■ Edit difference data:
━━━
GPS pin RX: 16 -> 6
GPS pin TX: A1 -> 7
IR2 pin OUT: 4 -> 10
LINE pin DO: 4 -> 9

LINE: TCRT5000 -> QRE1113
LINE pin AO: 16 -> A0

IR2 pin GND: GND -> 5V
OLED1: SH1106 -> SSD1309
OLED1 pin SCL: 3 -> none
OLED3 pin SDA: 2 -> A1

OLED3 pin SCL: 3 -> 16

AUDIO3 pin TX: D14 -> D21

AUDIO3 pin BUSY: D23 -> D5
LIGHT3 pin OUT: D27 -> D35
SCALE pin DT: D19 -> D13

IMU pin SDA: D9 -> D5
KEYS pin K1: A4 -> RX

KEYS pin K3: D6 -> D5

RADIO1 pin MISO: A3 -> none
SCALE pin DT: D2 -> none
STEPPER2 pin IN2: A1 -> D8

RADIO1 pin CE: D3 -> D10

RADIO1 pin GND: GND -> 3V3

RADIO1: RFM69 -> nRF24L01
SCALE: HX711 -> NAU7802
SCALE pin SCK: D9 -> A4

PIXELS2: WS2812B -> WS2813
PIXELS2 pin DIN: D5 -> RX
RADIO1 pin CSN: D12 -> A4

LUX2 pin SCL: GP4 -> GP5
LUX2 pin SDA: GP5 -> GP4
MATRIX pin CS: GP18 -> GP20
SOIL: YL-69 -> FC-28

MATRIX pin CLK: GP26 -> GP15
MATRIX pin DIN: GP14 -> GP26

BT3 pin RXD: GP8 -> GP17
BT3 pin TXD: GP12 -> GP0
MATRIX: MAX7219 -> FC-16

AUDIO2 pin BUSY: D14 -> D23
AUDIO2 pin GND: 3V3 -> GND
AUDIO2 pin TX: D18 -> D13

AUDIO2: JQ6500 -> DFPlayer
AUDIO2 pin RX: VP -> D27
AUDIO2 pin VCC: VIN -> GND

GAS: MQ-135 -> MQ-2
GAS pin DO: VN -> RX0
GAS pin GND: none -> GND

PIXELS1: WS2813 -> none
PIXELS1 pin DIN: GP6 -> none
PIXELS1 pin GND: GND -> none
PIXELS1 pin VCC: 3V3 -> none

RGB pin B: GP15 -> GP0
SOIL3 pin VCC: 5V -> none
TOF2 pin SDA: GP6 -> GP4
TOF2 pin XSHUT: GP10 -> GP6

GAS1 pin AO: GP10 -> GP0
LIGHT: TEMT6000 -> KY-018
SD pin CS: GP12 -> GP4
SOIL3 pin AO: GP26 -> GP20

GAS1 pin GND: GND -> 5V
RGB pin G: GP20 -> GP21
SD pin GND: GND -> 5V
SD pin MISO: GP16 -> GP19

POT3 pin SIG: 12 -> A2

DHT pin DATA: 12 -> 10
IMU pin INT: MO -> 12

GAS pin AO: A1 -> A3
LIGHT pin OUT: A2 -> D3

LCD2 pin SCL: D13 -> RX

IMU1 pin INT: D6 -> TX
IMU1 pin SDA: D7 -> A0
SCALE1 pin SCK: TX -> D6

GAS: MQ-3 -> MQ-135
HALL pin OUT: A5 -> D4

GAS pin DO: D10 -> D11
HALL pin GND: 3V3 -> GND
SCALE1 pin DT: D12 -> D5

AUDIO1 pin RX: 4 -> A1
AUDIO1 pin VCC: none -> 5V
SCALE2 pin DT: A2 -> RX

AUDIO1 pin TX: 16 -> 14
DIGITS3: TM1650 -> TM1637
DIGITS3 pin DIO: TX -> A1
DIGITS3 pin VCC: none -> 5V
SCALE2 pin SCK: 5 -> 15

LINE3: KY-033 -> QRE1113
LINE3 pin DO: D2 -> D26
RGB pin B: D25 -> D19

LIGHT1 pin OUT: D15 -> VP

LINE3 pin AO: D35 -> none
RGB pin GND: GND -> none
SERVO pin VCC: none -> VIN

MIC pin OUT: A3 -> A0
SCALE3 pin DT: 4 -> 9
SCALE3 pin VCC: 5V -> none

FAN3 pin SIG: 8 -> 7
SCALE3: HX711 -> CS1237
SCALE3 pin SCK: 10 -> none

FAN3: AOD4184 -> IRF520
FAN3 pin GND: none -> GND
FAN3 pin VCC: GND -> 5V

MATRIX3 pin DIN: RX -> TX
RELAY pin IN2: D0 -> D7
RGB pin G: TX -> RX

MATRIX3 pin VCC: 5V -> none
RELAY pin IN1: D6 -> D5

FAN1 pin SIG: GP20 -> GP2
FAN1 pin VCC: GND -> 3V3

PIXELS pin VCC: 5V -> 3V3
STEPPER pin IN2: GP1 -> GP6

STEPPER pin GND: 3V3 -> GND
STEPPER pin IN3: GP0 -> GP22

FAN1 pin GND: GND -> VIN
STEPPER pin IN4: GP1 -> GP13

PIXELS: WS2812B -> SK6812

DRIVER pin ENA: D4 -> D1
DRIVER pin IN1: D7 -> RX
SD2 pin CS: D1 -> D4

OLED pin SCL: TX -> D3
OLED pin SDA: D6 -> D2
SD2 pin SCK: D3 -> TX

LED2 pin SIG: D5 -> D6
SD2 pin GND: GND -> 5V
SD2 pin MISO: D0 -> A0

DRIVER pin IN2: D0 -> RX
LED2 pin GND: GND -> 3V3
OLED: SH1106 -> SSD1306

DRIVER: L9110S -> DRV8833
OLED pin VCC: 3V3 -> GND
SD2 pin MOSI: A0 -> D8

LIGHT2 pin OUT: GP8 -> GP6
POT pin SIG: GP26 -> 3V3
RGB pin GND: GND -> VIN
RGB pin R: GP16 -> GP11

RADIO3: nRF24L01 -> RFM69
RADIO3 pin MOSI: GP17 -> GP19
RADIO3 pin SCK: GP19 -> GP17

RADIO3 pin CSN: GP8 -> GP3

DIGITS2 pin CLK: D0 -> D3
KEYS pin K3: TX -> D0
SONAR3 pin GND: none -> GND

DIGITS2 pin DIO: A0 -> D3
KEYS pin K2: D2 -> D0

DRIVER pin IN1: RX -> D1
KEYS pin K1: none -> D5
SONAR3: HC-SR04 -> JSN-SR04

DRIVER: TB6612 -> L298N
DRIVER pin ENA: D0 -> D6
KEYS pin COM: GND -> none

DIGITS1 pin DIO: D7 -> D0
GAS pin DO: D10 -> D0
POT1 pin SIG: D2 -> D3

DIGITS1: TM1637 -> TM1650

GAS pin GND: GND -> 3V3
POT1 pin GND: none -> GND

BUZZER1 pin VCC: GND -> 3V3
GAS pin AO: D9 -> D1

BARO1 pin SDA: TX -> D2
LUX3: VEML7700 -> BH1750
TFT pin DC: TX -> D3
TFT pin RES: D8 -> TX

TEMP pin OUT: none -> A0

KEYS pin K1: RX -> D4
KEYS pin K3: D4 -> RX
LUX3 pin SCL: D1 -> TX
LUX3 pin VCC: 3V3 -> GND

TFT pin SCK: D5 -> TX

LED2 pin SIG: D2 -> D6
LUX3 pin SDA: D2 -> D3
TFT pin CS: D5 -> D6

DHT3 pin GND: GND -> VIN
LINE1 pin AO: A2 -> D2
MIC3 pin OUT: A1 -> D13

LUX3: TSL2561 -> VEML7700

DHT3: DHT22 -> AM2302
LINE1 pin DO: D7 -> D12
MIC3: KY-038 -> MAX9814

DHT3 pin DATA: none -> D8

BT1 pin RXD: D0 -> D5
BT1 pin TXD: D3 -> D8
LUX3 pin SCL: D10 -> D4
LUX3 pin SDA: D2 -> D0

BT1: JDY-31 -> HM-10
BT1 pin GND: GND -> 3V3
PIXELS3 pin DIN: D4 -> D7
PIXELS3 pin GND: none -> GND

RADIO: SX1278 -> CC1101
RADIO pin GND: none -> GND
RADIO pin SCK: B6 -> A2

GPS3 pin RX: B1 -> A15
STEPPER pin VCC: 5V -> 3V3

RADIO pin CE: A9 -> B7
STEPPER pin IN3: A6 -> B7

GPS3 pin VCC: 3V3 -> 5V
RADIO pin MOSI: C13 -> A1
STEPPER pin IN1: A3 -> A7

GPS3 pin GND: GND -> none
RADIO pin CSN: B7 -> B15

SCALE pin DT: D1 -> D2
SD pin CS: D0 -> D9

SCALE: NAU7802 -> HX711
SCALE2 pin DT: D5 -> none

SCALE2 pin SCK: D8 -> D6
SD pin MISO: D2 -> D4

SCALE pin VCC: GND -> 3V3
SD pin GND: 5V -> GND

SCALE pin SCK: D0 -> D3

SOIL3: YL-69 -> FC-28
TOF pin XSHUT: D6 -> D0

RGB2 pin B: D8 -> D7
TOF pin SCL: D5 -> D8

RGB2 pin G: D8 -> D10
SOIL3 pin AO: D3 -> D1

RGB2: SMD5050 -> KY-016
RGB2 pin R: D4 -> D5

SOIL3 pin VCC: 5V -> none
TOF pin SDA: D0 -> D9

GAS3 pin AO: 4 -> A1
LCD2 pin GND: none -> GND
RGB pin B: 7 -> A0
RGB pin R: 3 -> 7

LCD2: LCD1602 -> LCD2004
━━━
■ The problem: What is needed is a verbatim copy of every line in the records above from the one containing "KEYS pin K3: TX -> D0" down to the one containing "TOF pin XSHUT: D6 -> D0", both included, and nothing more.

■ Exercise solution:
KEYS pin K3: TX -> D0
SONAR3 pin GND: none -> GND

DIGITS2 pin DIO: A0 -> D3
KEYS pin K2: D2 -> D0

DRIVER pin IN1: RX -> D1
KEYS pin K1: none -> D5
SONAR3: HC-SR04 -> JSN-SR04

DRIVER: TB6612 -> L298N
DRIVER pin ENA: D0 -> D6
KEYS pin COM: GND -> none

DIGITS1 pin DIO: D7 -> D0
GAS pin DO: D10 -> D0
POT1 pin SIG: D2 -> D3

DIGITS1: TM1637 -> TM1650

GAS pin GND: GND -> 3V3
POT1 pin GND: none -> GND

BUZZER1 pin VCC: GND -> 3V3
GAS pin AO: D9 -> D1

BARO1 pin SDA: TX -> D2
LUX3: VEML7700 -> BH1750
TFT pin DC: TX -> D3
TFT pin RES: D8 -> TX

TEMP pin OUT: none -> A0

KEYS pin K1: RX -> D4
KEYS pin K3: D4 -> RX
LUX3 pin SCL: D1 -> TX
LUX3 pin VCC: 3V3 -> GND

TFT pin SCK: D5 -> TX

LED2 pin SIG: D2 -> D6
LUX3 pin SDA: D2 -> D3
TFT pin CS: D5 -> D6

DHT3 pin GND: GND -> VIN
LINE1 pin AO: A2 -> D2
MIC3 pin OUT: A1 -> D13

LUX3: TSL2561 -> VEML7700

DHT3: DHT22 -> AM2302
LINE1 pin DO: D7 -> D12
MIC3: KY-038 -> MAX9814

DHT3 pin DATA: none -> D8

BT1 pin RXD: D0 -> D5
BT1 pin TXD: D3 -> D8
LUX3 pin SCL: D10 -> D4
LUX3 pin SDA: D2 -> D0

BT1: JDY-31 -> HM-10
BT1 pin GND: GND -> 3V3
PIXELS3 pin DIN: D4 -> D7
PIXELS3 pin GND: none -> GND

RADIO: SX1278 -> CC1101
RADIO pin GND: none -> GND
RADIO pin SCK: B6 -> A2

GPS3 pin RX: B1 -> A15
STEPPER pin VCC: 5V -> 3V3

RADIO pin CE: A9 -> B7
STEPPER pin IN3: A6 -> B7

GPS3 pin VCC: 3V3 -> 5V
RADIO pin MOSI: C13 -> A1
STEPPER pin IN1: A3 -> A7

GPS3 pin GND: GND -> none
RADIO pin CSN: B7 -> B15

SCALE pin DT: D1 -> D2
SD pin CS: D0 -> D9

SCALE: NAU7802 -> HX711
SCALE2 pin DT: D5 -> none

SCALE2 pin SCK: D8 -> D6
SD pin MISO: D2 -> D4

SCALE pin VCC: GND -> 3V3
SD pin GND: 5V -> GND

SCALE pin SCK: D0 -> D3

SOIL3: YL-69 -> FC-28
TOF pin XSHUT: D6 -> D0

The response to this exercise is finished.